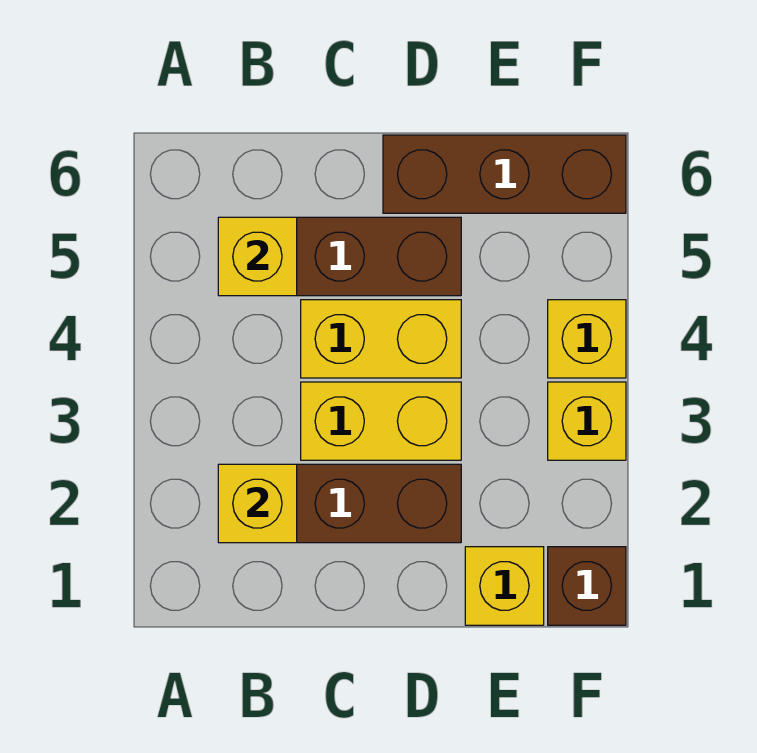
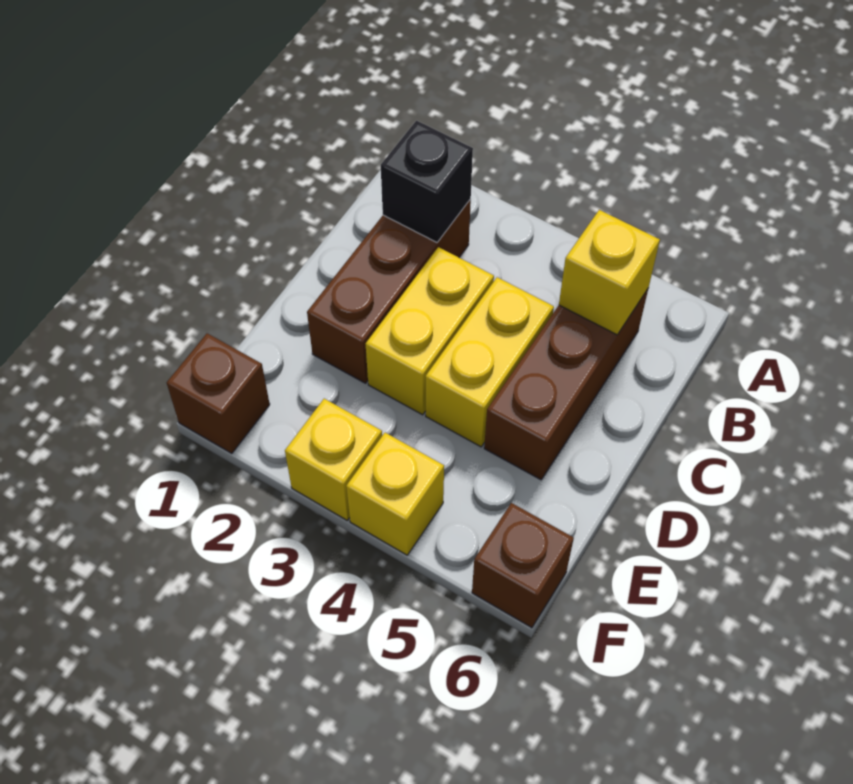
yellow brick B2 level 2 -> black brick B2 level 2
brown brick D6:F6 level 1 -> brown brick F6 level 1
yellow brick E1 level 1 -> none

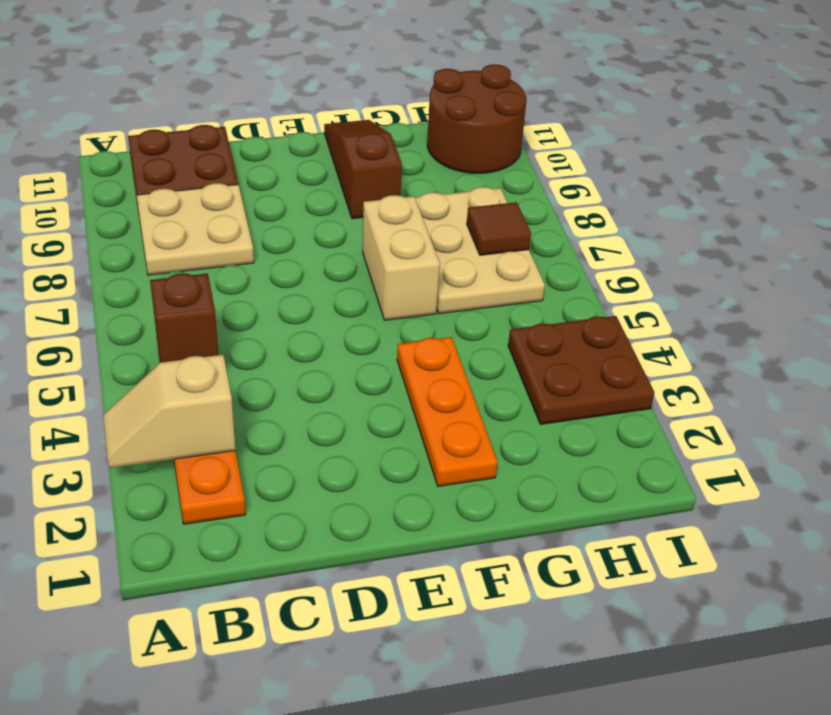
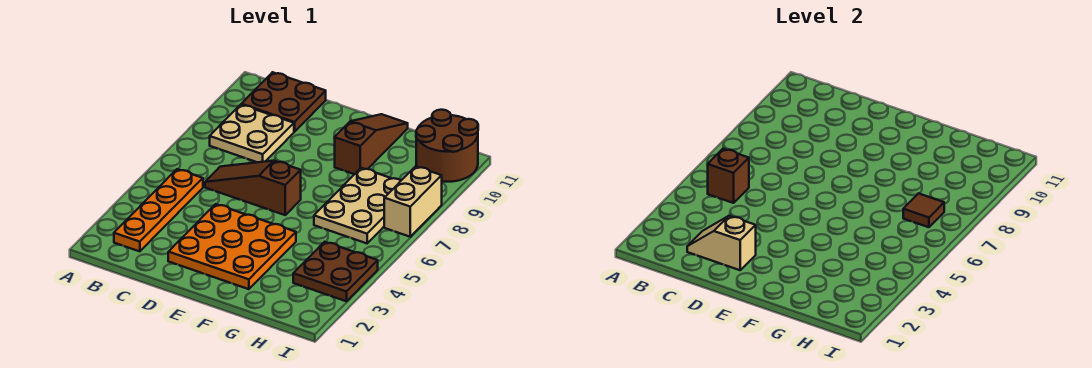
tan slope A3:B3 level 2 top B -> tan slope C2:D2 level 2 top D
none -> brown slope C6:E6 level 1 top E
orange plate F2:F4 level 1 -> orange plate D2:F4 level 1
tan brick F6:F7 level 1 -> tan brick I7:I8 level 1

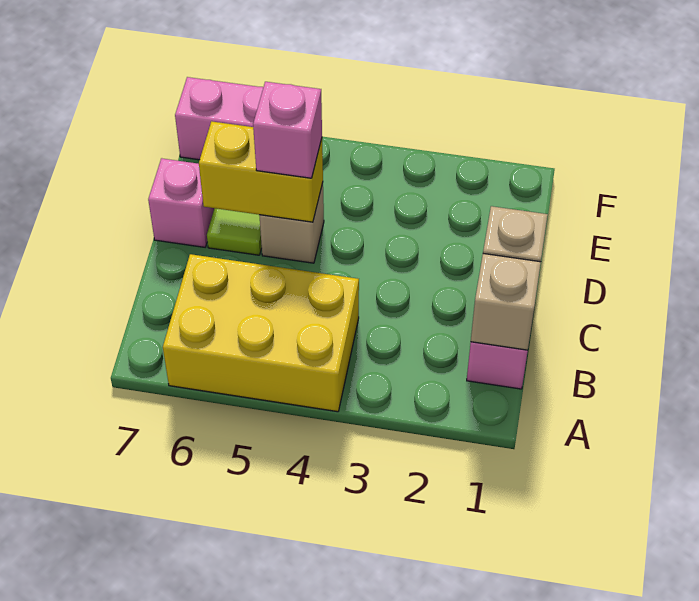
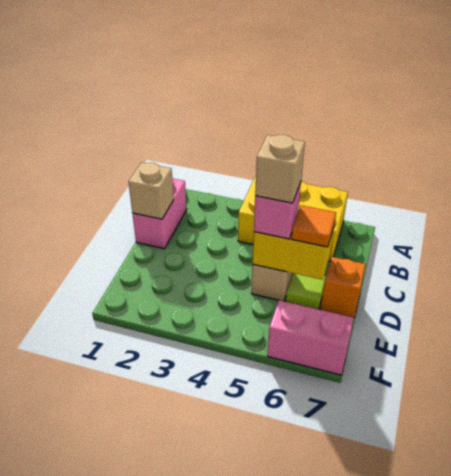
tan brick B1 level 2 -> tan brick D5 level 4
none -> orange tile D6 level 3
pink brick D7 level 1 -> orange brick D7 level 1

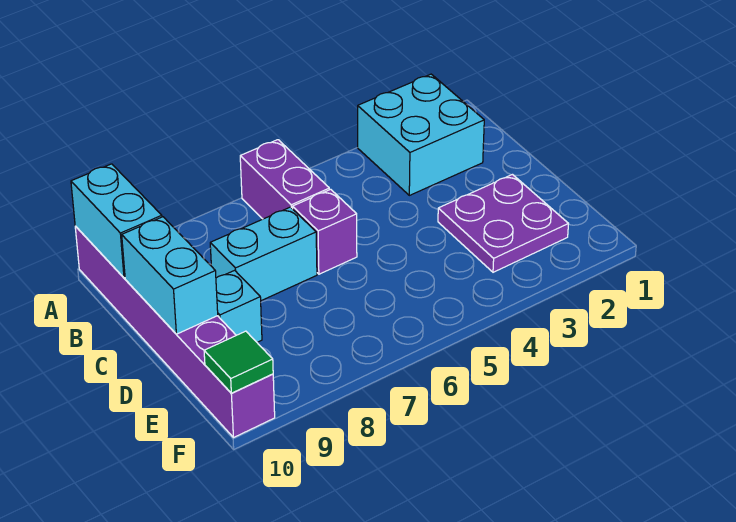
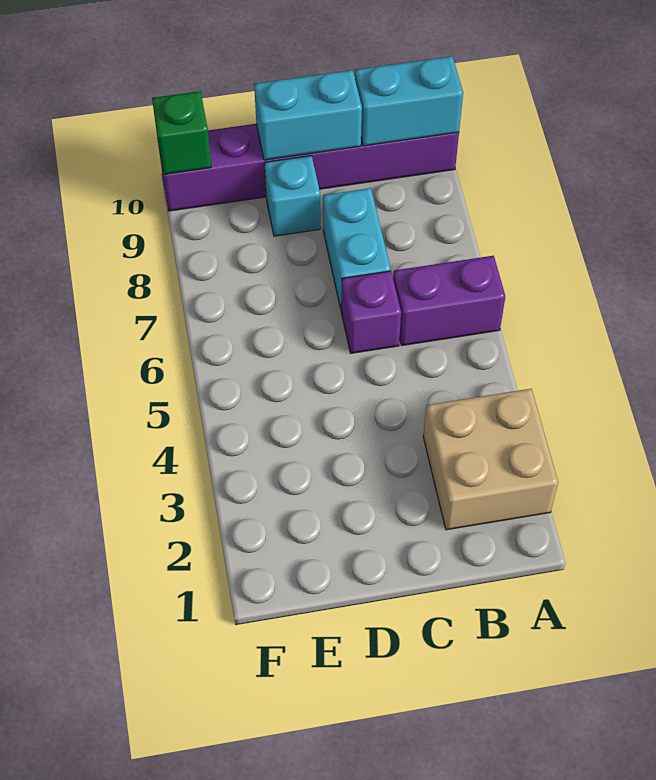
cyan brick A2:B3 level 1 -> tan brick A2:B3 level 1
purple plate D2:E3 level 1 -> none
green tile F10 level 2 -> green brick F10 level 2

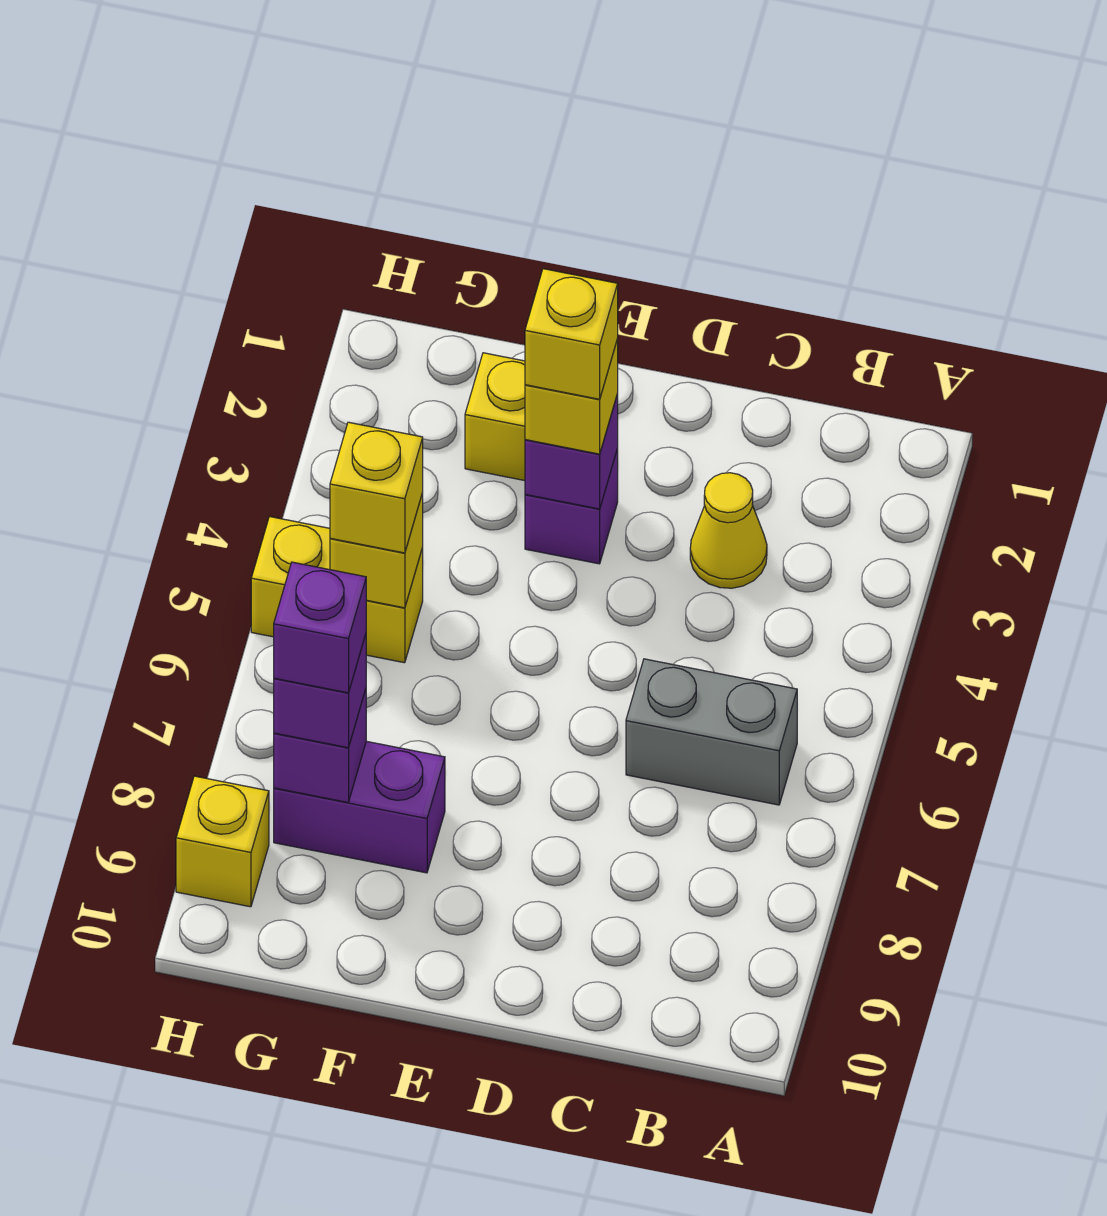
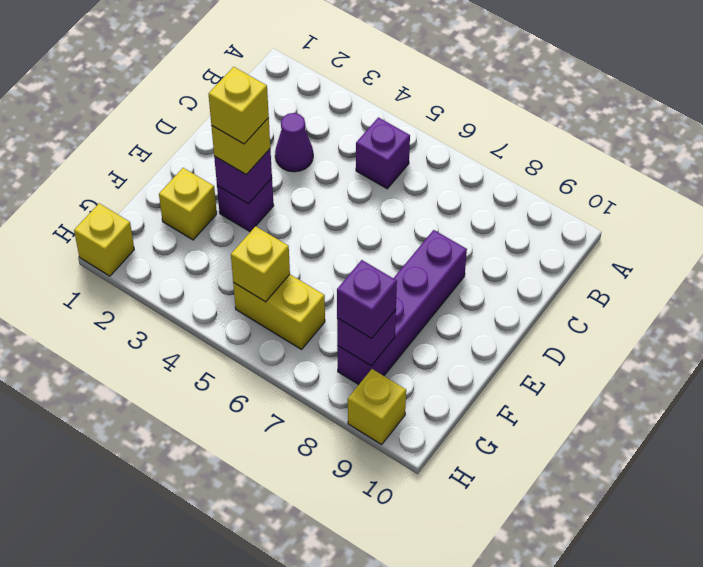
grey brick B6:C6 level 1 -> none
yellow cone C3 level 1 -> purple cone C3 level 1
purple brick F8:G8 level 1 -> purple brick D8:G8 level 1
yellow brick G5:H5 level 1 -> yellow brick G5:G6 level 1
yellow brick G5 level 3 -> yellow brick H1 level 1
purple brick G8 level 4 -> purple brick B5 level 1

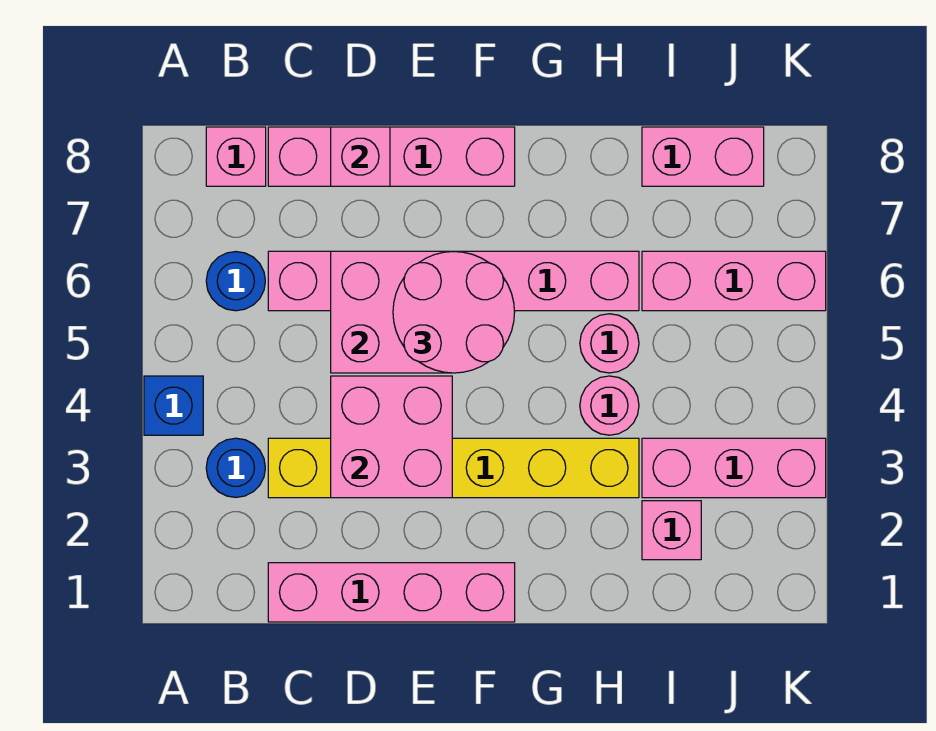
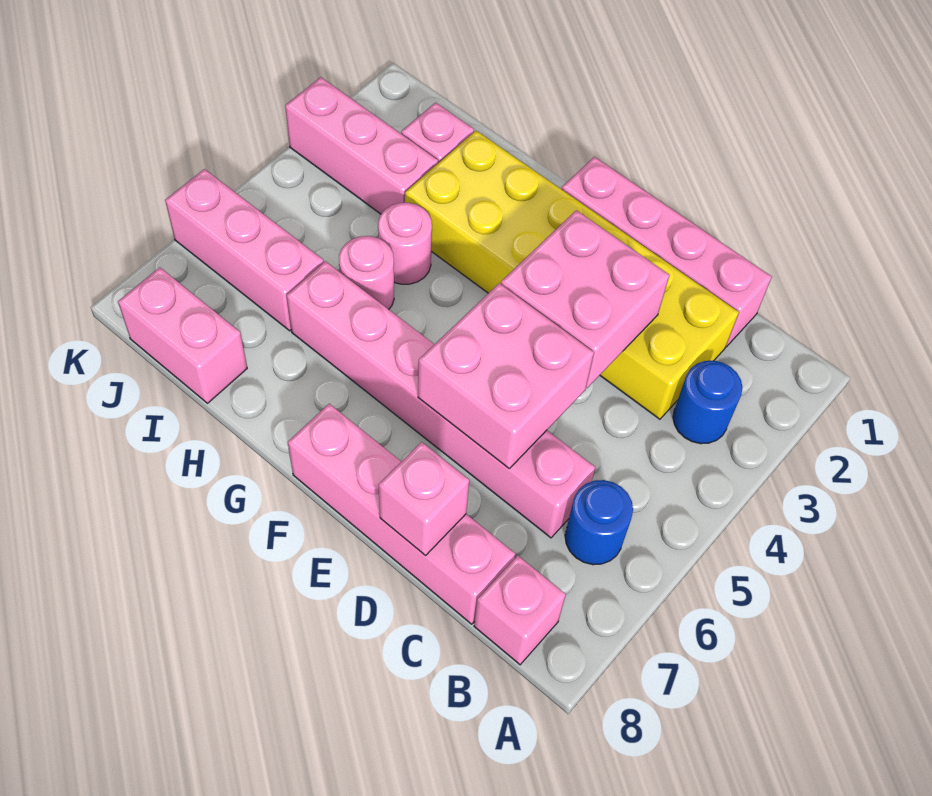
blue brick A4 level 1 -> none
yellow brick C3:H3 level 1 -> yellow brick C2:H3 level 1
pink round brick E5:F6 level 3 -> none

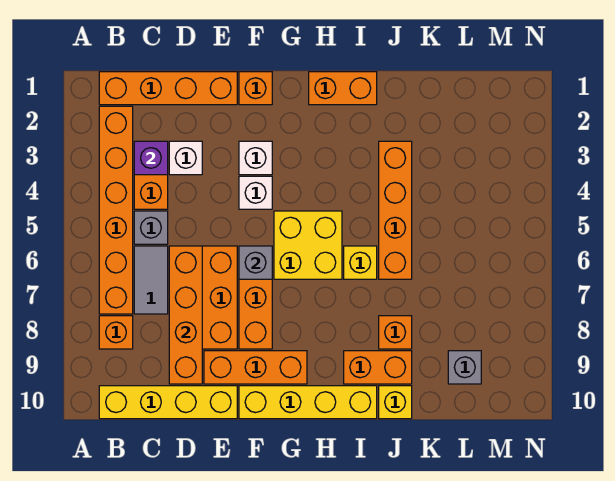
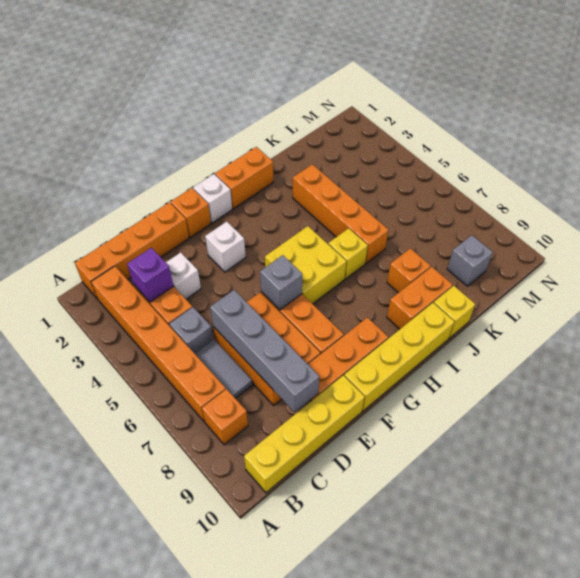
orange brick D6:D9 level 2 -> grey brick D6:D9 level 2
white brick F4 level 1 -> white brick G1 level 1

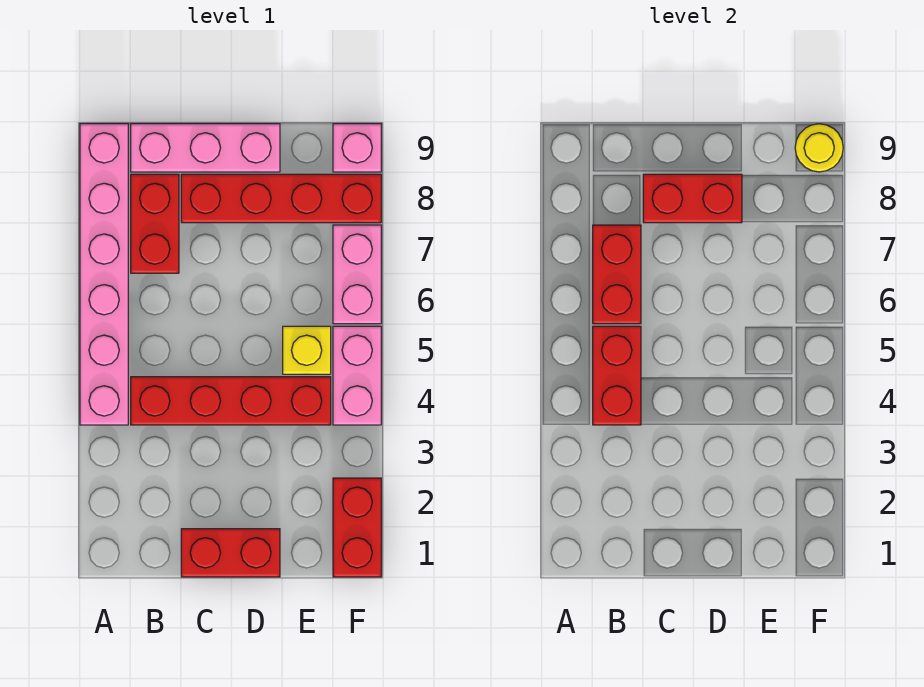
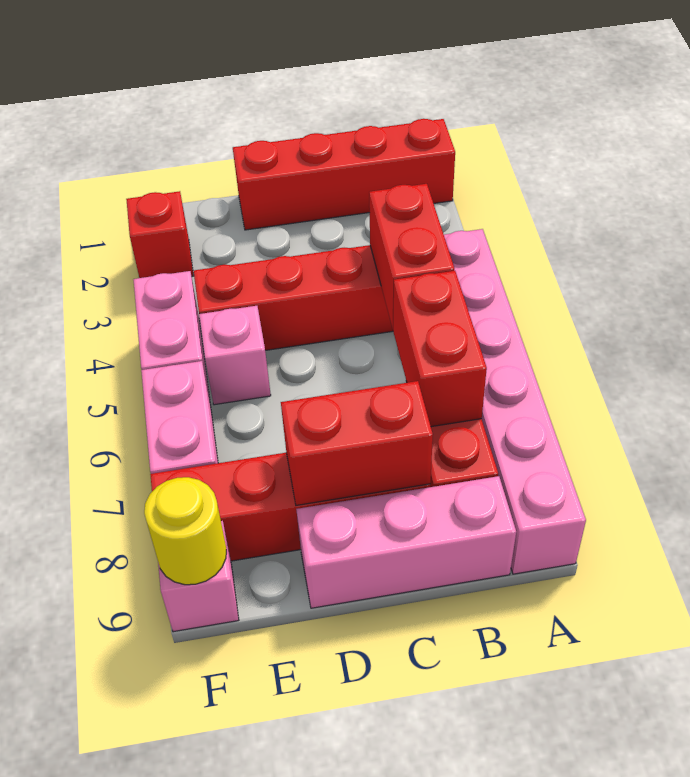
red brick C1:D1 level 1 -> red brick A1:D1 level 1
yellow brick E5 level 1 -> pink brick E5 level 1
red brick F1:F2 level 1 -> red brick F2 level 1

_ _ _ _ _

WHAT YOU ARE ASKED TO DO = Repeat everything in the entries above word for word, excluding the images.

YOUR RESPONSE =
yellow brick B2 level 2 -> black brick B2 level 2
brown brick D6:F6 level 1 -> brown brick F6 level 1
yellow brick E1 level 1 -> none

tan slope A3:B3 level 2 top B -> tan slope C2:D2 level 2 top D
none -> brown slope C6:E6 level 1 top E
orange plate F2:F4 level 1 -> orange plate D2:F4 level 1
tan brick F6:F7 level 1 -> tan brick I7:I8 level 1

tan brick B1 level 2 -> tan brick D5 level 4
none -> orange tile D6 level 3
pink brick D7 level 1 -> orange brick D7 level 1

cyan brick A2:B3 level 1 -> tan brick A2:B3 level 1
purple plate D2:E3 level 1 -> none
green tile F10 level 2 -> green brick F10 level 2

grey brick B6:C6 level 1 -> none
yellow cone C3 level 1 -> purple cone C3 level 1
purple brick F8:G8 level 1 -> purple brick D8:G8 level 1
yellow brick G5:H5 level 1 -> yellow brick G5:G6 level 1
yellow brick G5 level 3 -> yellow brick H1 level 1
purple brick G8 level 4 -> purple brick B5 level 1

blue brick A4 level 1 -> none
yellow brick C3:H3 level 1 -> yellow brick C2:H3 level 1
pink round brick E5:F6 level 3 -> none

orange brick D6:D9 level 2 -> grey brick D6:D9 level 2
white brick F4 level 1 -> white brick G1 level 1

red brick C1:D1 level 1 -> red brick A1:D1 level 1
yellow brick E5 level 1 -> pink brick E5 level 1
red brick F1:F2 level 1 -> red brick F2 level 1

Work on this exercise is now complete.